_WORK TO BE COMPLETED:_ Return every line of the material below that contains the string "stands".

__________________________________________________

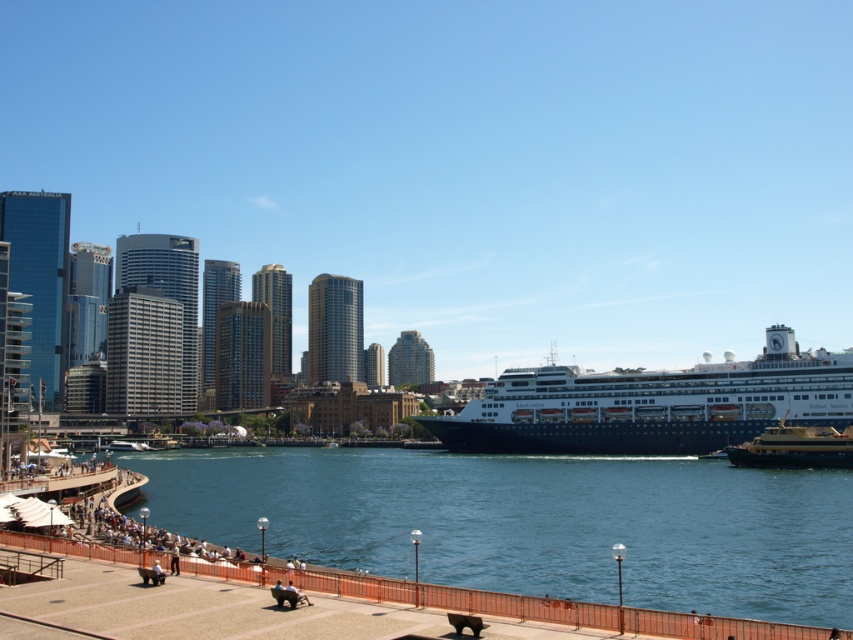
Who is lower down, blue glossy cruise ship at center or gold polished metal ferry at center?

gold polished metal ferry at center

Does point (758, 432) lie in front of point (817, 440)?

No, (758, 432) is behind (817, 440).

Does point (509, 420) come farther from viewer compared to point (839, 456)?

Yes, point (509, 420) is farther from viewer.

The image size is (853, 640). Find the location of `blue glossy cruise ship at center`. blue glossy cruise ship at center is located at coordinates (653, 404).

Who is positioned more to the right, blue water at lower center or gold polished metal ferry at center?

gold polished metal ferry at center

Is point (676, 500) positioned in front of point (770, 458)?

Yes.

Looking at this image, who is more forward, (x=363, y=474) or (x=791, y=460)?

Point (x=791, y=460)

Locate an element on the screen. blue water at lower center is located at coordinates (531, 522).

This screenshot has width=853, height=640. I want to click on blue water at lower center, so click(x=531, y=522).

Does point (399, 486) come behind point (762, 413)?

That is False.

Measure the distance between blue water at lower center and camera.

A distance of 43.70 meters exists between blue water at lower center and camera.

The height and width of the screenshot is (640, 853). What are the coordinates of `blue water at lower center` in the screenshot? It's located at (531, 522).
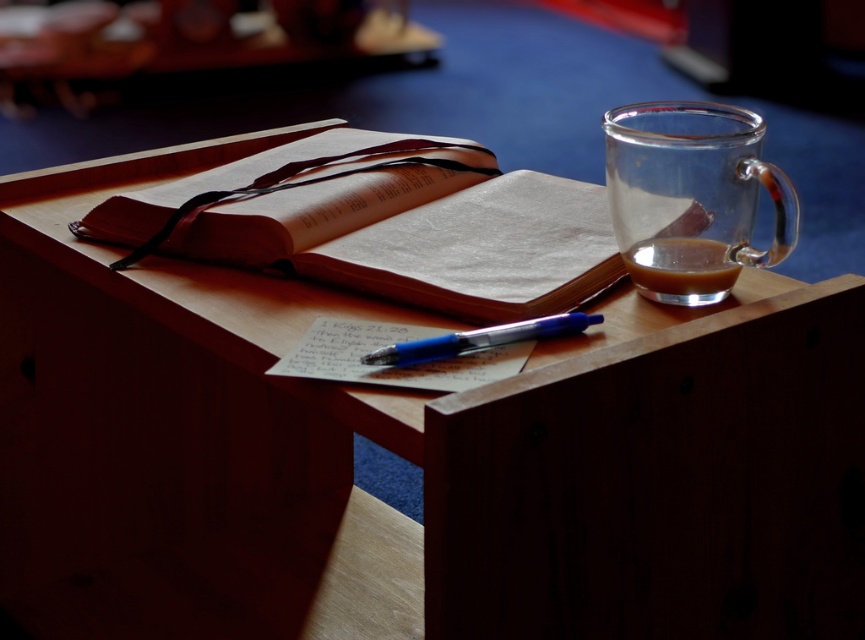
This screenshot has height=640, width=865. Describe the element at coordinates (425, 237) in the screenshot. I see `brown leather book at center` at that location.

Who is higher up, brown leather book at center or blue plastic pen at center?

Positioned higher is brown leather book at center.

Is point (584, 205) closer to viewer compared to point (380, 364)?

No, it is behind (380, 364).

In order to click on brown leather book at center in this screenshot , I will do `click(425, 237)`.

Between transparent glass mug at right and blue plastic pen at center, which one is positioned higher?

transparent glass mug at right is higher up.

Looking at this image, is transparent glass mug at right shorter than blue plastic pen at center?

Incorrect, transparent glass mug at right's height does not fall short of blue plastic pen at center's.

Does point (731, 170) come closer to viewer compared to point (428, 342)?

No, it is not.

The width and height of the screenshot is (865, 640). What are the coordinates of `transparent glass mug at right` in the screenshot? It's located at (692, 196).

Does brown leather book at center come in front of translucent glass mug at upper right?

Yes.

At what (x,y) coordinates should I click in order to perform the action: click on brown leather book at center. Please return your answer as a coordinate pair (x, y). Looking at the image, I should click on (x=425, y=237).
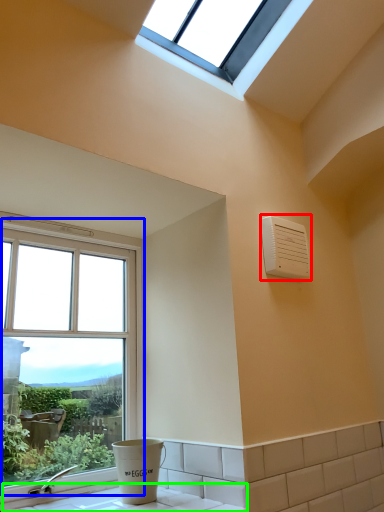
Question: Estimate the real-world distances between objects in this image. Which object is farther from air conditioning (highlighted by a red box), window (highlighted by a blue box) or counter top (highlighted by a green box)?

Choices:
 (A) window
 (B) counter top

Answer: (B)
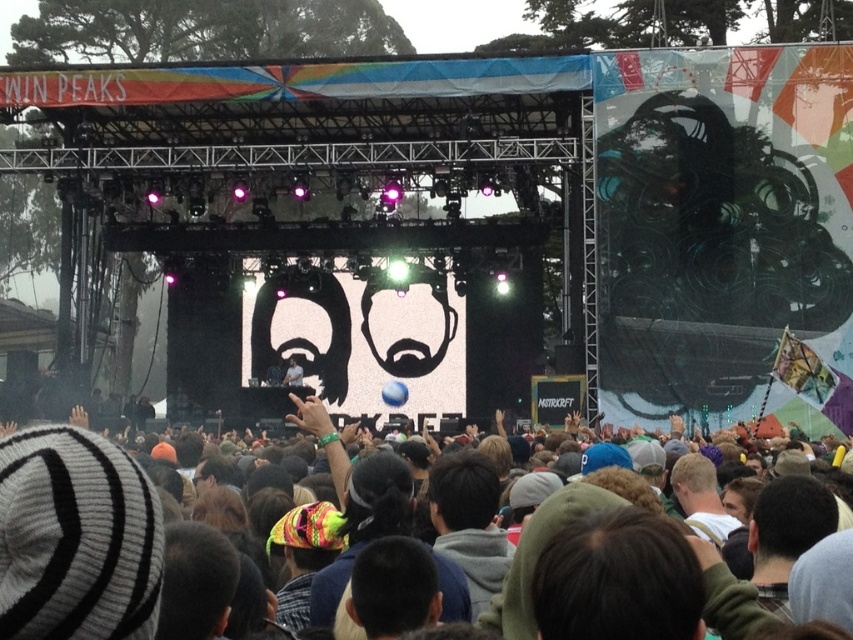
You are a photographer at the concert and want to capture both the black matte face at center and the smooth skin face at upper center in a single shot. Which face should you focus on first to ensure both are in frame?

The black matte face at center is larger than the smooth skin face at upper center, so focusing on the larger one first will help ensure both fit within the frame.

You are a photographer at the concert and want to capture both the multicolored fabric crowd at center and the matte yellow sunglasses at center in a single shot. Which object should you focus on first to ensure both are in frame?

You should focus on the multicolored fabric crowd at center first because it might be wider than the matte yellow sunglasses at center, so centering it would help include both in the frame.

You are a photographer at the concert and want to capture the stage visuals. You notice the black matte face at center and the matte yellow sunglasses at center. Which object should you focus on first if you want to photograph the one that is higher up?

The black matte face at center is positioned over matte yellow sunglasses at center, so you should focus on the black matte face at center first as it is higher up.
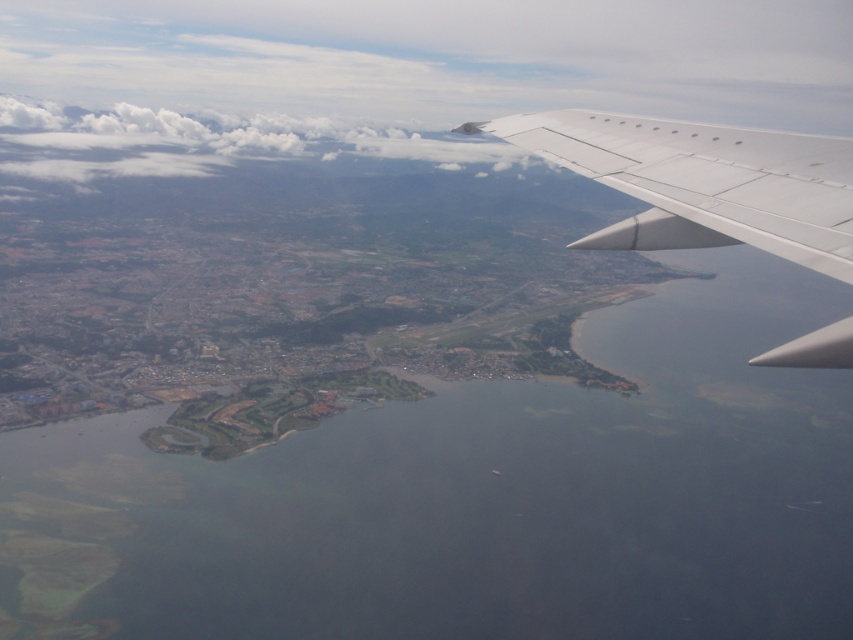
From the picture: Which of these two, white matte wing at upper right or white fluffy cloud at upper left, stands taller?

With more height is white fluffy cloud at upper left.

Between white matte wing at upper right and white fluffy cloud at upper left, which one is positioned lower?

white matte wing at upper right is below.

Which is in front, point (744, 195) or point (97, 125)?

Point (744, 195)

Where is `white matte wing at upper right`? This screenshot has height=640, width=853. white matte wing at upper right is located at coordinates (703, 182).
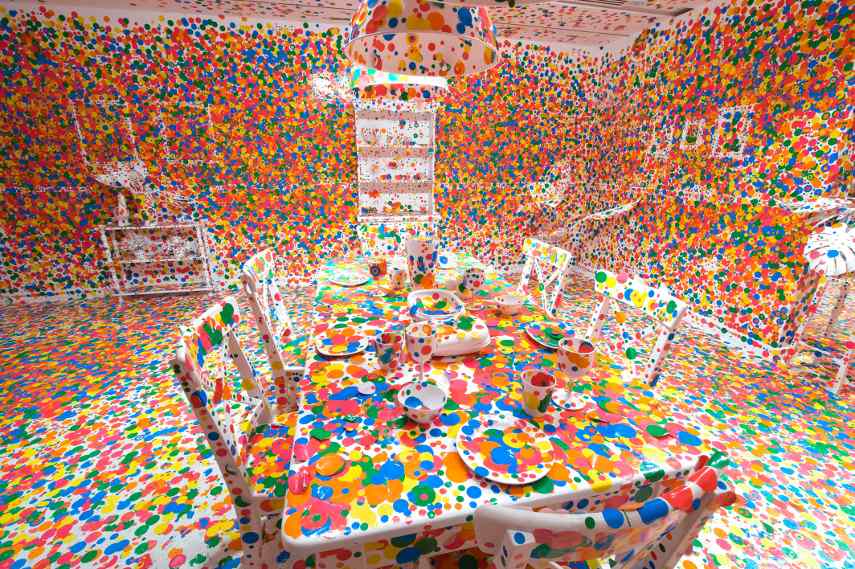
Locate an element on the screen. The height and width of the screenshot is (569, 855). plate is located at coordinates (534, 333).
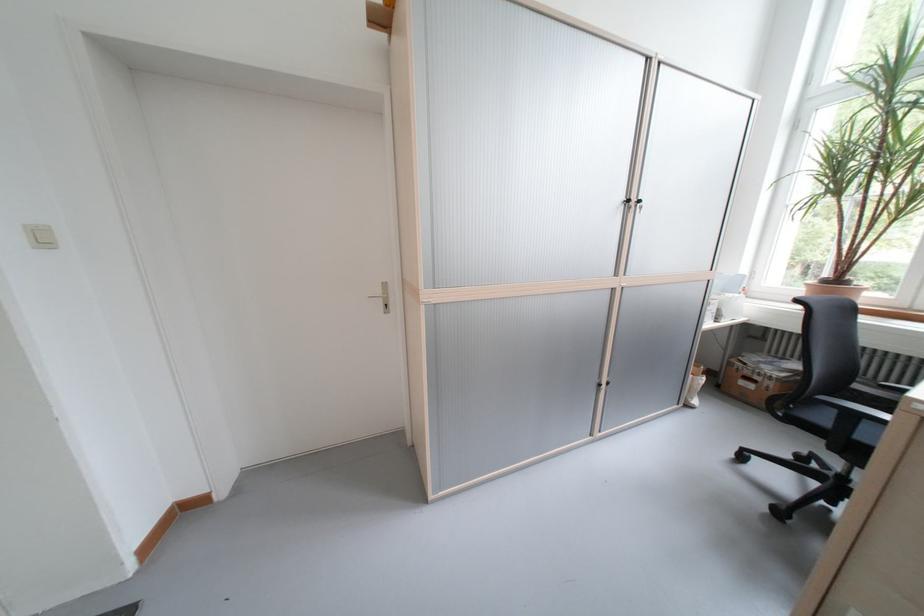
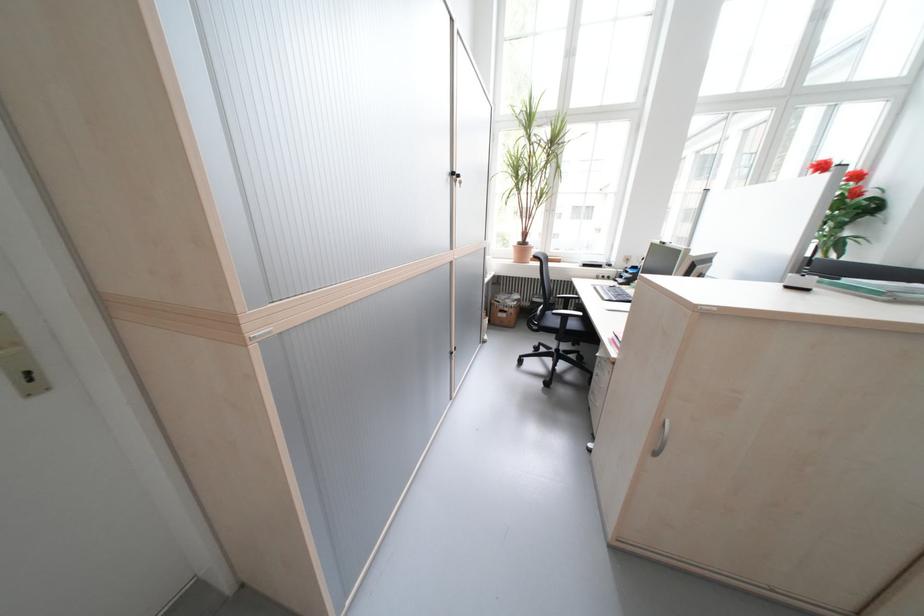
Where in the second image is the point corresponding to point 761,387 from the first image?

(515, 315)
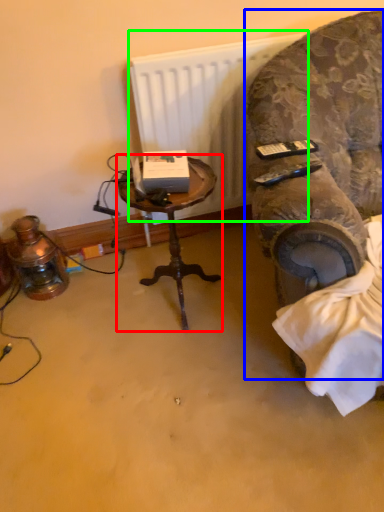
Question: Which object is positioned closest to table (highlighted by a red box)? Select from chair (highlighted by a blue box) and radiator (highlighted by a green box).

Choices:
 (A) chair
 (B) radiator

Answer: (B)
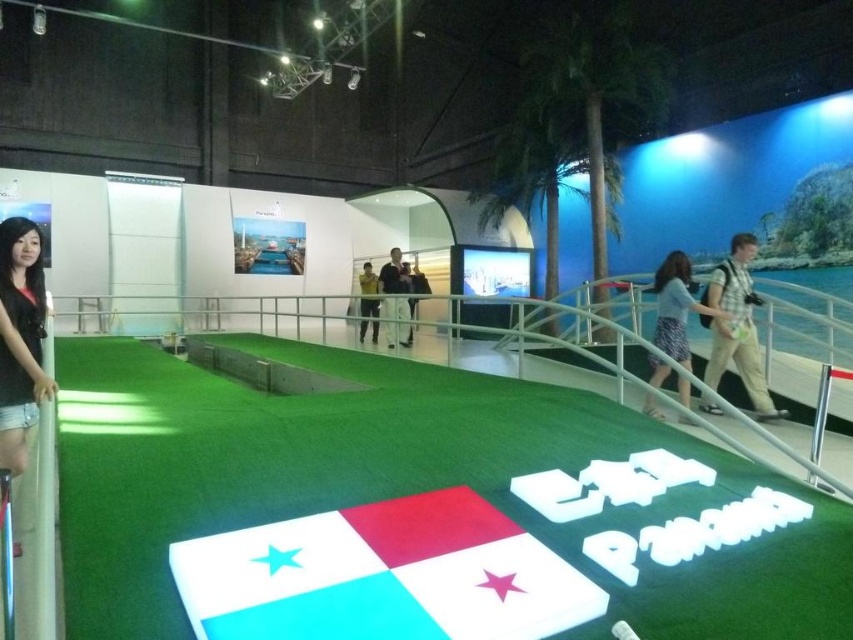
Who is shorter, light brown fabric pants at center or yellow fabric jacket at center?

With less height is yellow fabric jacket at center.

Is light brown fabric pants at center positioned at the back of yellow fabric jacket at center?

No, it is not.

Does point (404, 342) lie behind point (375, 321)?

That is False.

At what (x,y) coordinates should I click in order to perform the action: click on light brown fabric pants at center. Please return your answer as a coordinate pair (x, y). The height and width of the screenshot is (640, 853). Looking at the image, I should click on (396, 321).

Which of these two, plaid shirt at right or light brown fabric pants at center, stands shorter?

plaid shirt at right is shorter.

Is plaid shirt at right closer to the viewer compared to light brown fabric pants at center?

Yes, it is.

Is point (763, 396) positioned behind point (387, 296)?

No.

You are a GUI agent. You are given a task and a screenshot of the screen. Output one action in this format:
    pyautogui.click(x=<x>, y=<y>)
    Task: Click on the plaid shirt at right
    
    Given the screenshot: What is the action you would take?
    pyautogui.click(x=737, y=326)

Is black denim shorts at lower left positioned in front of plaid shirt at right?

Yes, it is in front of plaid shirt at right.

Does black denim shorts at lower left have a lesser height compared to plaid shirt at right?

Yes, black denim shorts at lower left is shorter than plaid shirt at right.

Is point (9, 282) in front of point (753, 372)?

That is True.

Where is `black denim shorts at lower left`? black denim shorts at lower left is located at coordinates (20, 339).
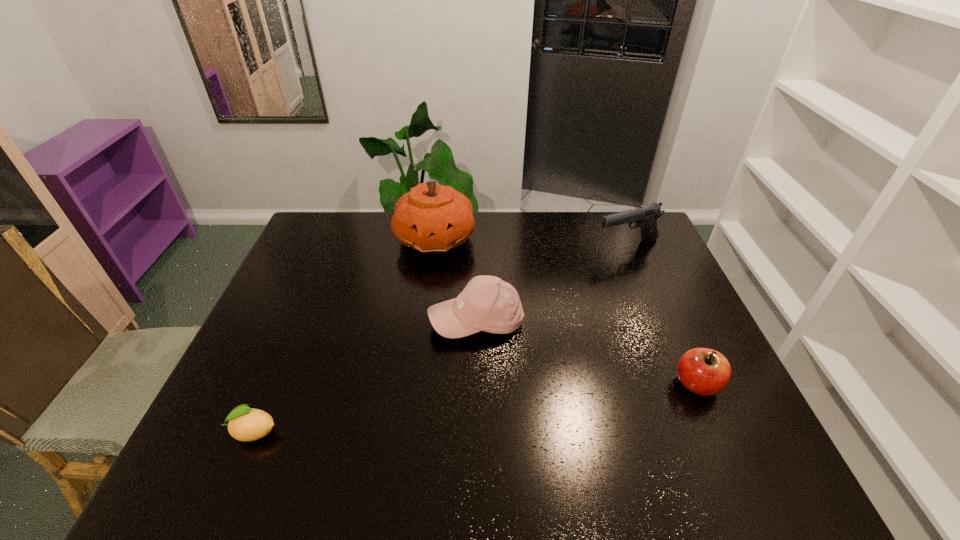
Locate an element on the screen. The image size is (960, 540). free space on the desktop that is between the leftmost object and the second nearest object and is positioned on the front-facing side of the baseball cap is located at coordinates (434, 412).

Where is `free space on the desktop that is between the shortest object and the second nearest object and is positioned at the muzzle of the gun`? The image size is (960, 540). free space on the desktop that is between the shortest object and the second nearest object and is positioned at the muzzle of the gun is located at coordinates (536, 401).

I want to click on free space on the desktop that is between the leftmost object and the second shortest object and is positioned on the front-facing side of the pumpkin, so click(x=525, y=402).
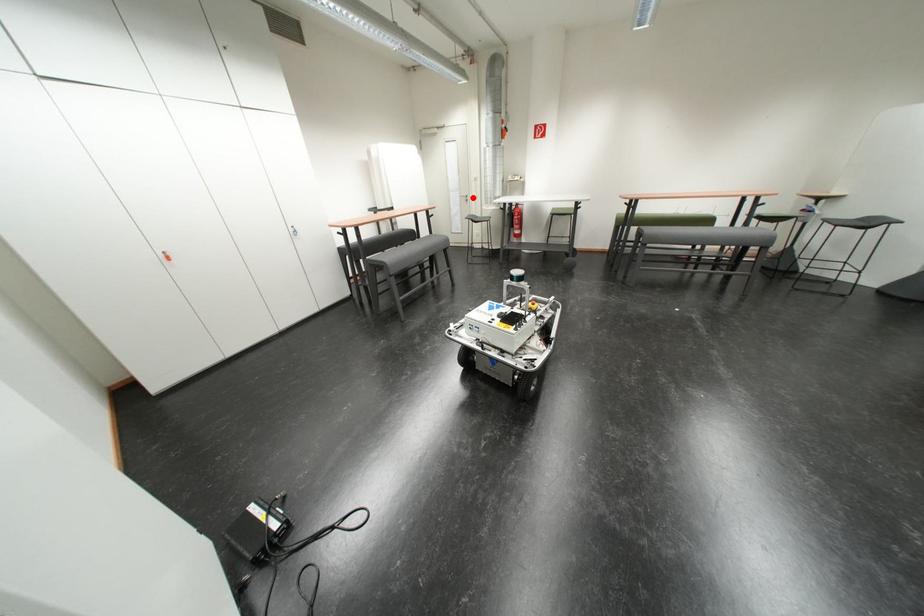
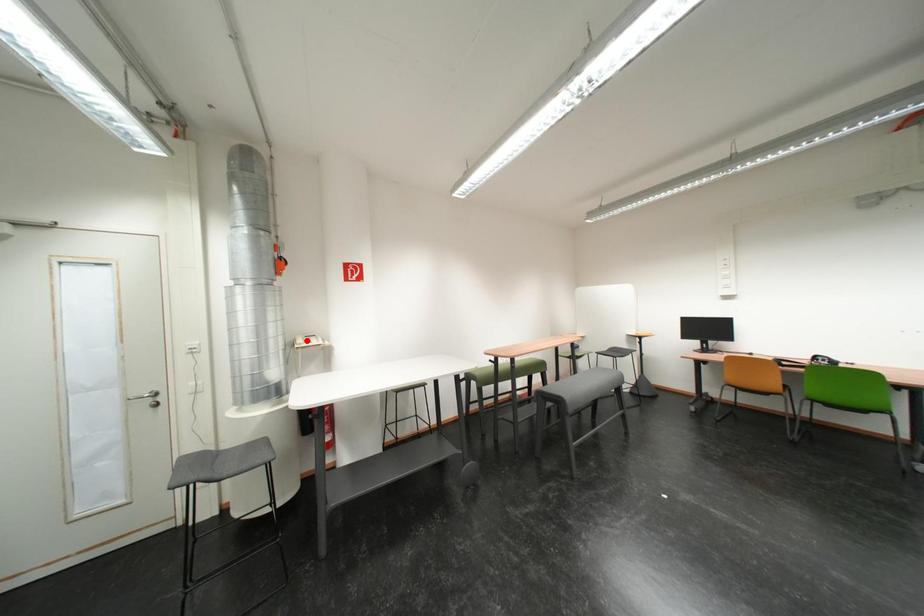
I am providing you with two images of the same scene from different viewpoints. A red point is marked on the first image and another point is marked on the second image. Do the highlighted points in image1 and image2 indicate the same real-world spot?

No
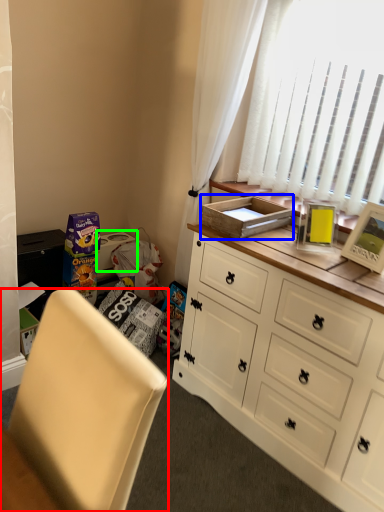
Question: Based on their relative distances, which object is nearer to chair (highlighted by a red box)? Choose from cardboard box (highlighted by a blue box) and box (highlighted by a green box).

__________________________________________________

_RESPONSE:_
From the picture: Which of these two, white matte wing at upper right or white fluffy cloud at upper left, stands taller?
Which of these two, plaid shirt at right or light brown fabric pants at center, stands shorter?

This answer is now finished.